YOUR ASSIGNMENT: After finding the line that contains "pink ball: 6 -> 4" in the entries below, retype it and every following line precisely, the last included.

EXERCISE INPUTS Block Start

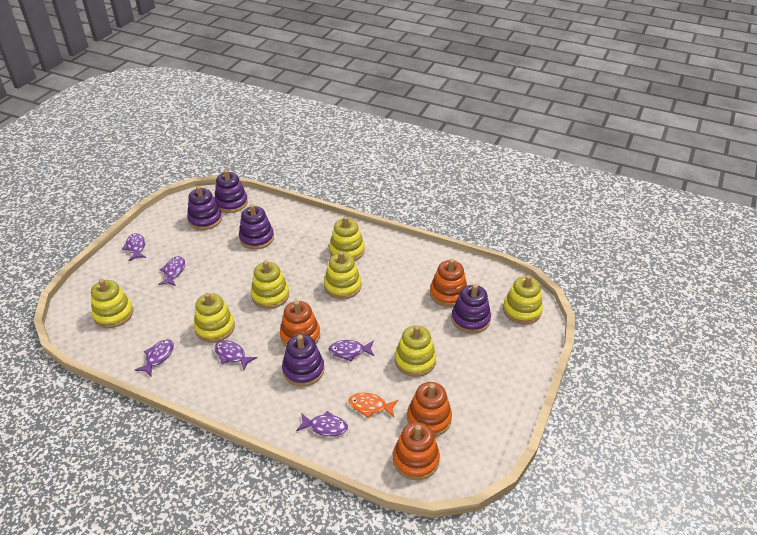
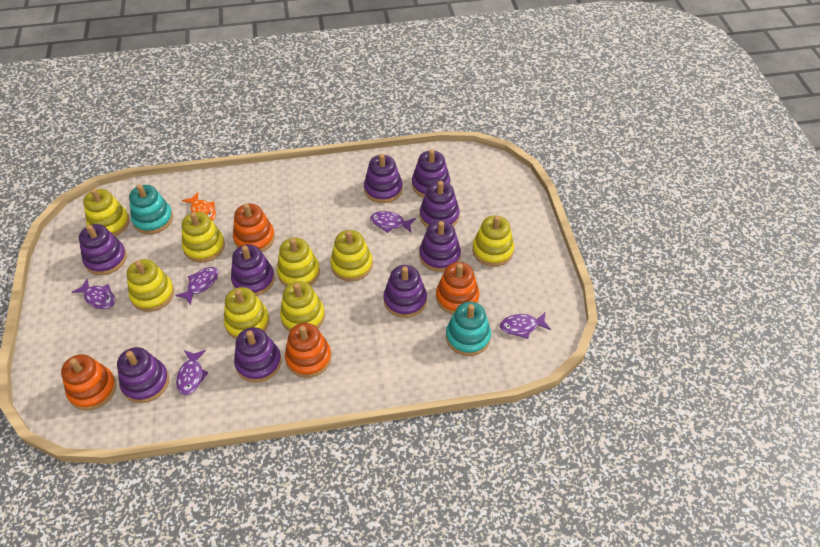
purple fish: 6 -> 5
purple stacking toy: 5 -> 9
turquoise stacking toy: 0 -> 2
yellow stacking toy: 7 -> 8

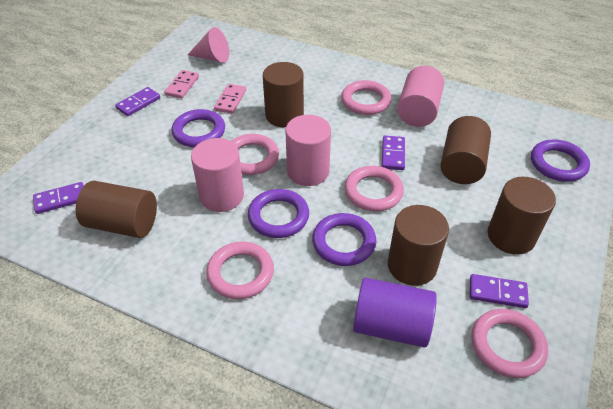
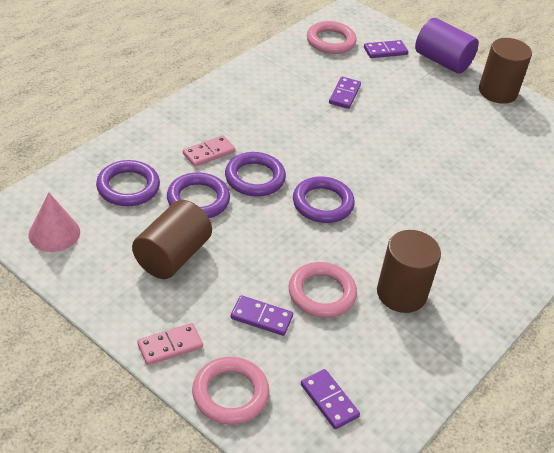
brown cylinder: 5 -> 3
pink cylinder: 3 -> 0
pink ring: 5 -> 3

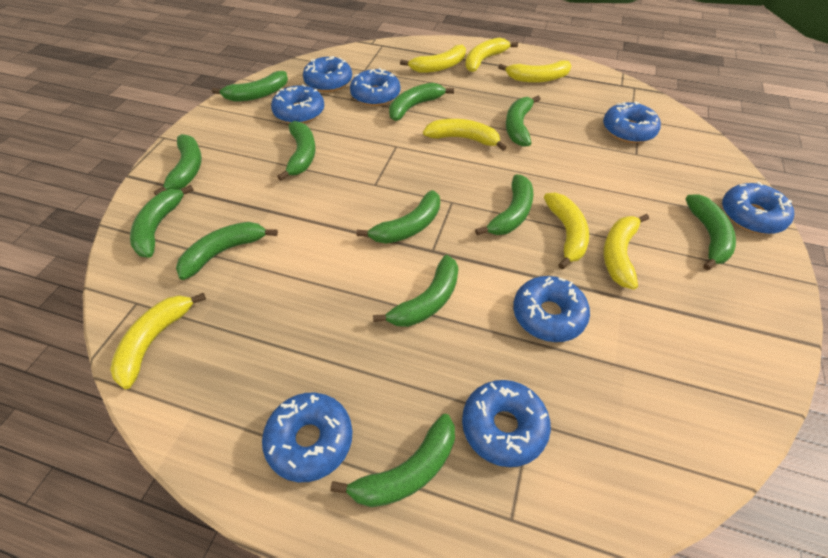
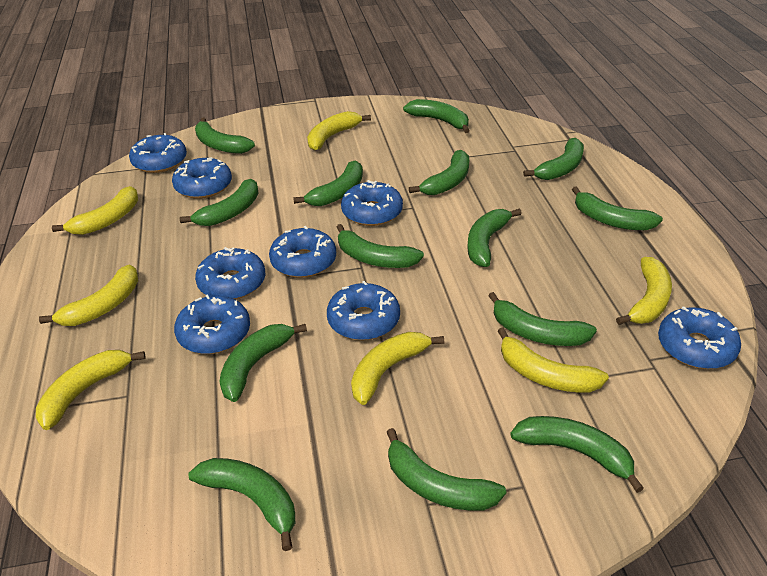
green banana: 12 -> 14

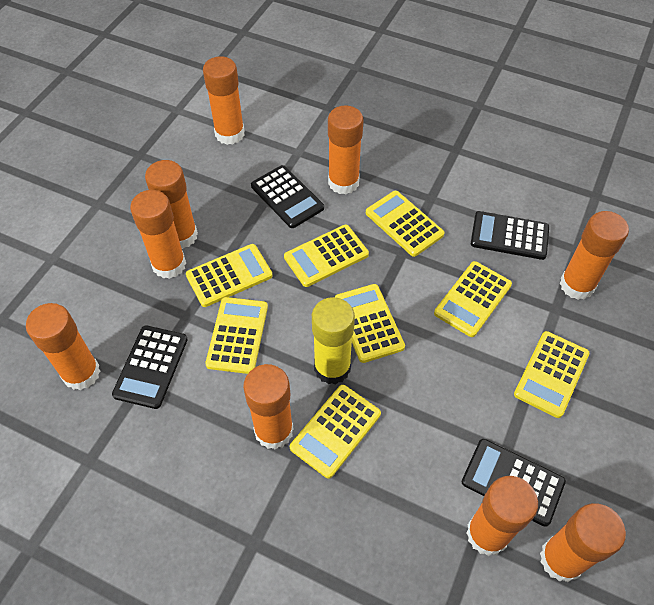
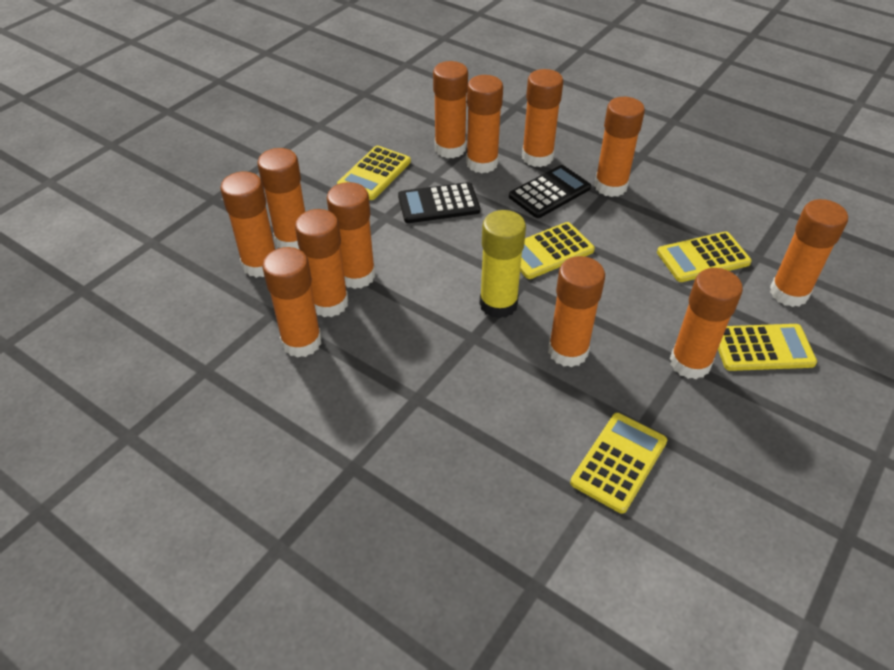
black calculator: 4 -> 2
orange glue stick: 9 -> 12
yellow calculator: 8 -> 5

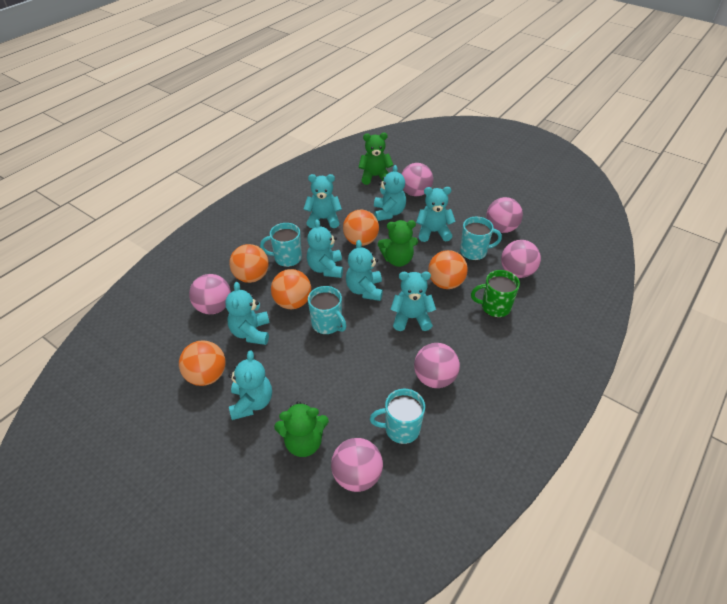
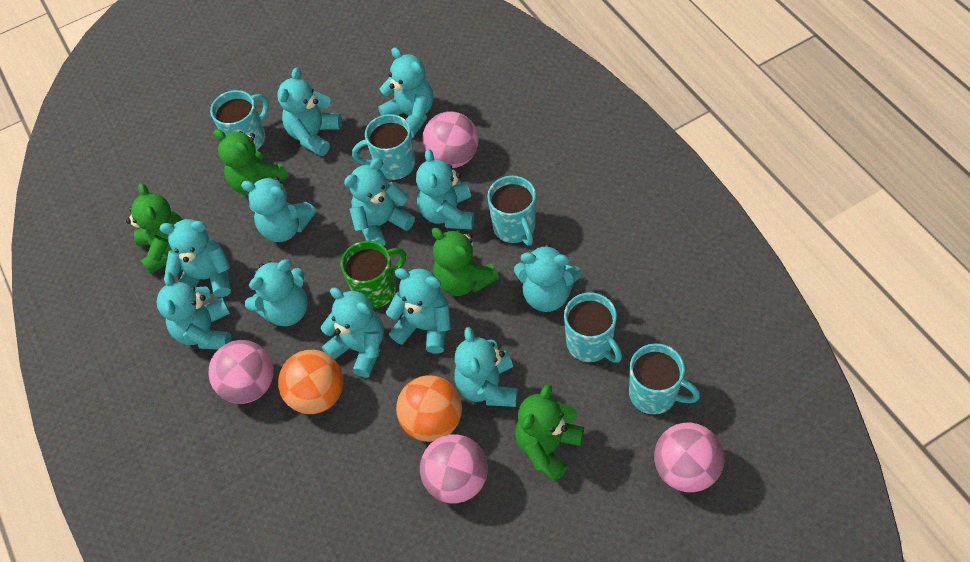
green teddy bear: 3 -> 4
orange ball: 5 -> 2
pink ball: 6 -> 4
turquoise mug: 4 -> 5
turquoise teddy bear: 8 -> 12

EXERCISE INPUTS Block End

TASK RESULT:
pink ball: 6 -> 4
turquoise mug: 4 -> 5
turquoise teddy bear: 8 -> 12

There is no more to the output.